*** SUPPLIED RECORDS ***

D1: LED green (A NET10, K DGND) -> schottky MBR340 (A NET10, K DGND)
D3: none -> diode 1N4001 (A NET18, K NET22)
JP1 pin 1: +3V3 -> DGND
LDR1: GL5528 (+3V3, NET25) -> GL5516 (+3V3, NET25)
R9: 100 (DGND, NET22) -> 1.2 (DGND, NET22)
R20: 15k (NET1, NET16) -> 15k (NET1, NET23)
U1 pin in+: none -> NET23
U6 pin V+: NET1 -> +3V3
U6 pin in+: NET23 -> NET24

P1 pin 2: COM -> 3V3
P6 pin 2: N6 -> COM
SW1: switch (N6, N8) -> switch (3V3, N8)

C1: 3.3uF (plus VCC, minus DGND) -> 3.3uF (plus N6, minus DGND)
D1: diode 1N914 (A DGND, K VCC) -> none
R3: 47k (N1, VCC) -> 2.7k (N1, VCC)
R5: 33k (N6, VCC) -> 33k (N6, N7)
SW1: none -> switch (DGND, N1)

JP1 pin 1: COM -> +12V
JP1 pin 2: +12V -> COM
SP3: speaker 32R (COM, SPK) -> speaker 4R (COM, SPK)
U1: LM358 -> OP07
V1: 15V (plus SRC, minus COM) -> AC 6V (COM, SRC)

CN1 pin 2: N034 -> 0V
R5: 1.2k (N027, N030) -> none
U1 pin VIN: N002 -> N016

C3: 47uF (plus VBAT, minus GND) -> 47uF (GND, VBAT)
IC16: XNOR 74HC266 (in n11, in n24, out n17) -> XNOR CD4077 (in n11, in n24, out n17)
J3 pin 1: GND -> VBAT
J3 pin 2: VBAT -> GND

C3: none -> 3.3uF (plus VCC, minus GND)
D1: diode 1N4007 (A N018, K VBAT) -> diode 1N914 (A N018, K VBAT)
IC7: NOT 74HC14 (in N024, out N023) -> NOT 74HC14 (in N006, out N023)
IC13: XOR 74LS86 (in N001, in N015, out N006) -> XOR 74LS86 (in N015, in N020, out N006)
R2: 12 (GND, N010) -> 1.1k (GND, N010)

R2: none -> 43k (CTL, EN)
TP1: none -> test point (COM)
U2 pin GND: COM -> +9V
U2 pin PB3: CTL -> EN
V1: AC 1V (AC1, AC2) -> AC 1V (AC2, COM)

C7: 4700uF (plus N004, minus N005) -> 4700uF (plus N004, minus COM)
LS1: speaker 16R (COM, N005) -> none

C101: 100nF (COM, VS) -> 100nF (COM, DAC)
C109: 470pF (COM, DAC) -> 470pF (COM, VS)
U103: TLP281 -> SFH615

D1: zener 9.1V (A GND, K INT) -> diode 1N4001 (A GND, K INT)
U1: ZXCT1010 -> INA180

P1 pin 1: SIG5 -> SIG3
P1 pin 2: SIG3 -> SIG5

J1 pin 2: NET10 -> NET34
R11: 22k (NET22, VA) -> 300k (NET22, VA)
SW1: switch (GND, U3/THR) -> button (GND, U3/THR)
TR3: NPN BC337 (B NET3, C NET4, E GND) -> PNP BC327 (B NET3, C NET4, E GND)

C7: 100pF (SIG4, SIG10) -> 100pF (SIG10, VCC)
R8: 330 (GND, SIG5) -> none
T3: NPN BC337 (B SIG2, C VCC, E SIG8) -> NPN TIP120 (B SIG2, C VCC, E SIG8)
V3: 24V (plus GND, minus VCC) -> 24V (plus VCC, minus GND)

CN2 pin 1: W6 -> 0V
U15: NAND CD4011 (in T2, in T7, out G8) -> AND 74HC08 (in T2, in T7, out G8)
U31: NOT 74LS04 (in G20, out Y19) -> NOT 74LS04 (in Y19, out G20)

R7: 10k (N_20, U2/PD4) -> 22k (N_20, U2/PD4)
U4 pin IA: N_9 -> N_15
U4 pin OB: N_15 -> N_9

*** End of SUPPLIED RECORDS ***

#### ACTIVITY:
Among the records above, extract exactly the lines from the line with "JP1 pin 2: +12V -> COM" to the line with "IC7: NOT 74HC14", both lines included, and leave out the rest.

#### ANSWER SPACE:
JP1 pin 2: +12V -> COM
SP3: speaker 32R (COM, SPK) -> speaker 4R (COM, SPK)
U1: LM358 -> OP07
V1: 15V (plus SRC, minus COM) -> AC 6V (COM, SRC)

CN1 pin 2: N034 -> 0V
R5: 1.2k (N027, N030) -> none
U1 pin VIN: N002 -> N016

C3: 47uF (plus VBAT, minus GND) -> 47uF (GND, VBAT)
IC16: XNOR 74HC266 (in n11, in n24, out n17) -> XNOR CD4077 (in n11, in n24, out n17)
J3 pin 1: GND -> VBAT
J3 pin 2: VBAT -> GND

C3: none -> 3.3uF (plus VCC, minus GND)
D1: diode 1N4007 (A N018, K VBAT) -> diode 1N914 (A N018, K VBAT)
IC7: NOT 74HC14 (in N024, out N023) -> NOT 74HC14 (in N006, out N023)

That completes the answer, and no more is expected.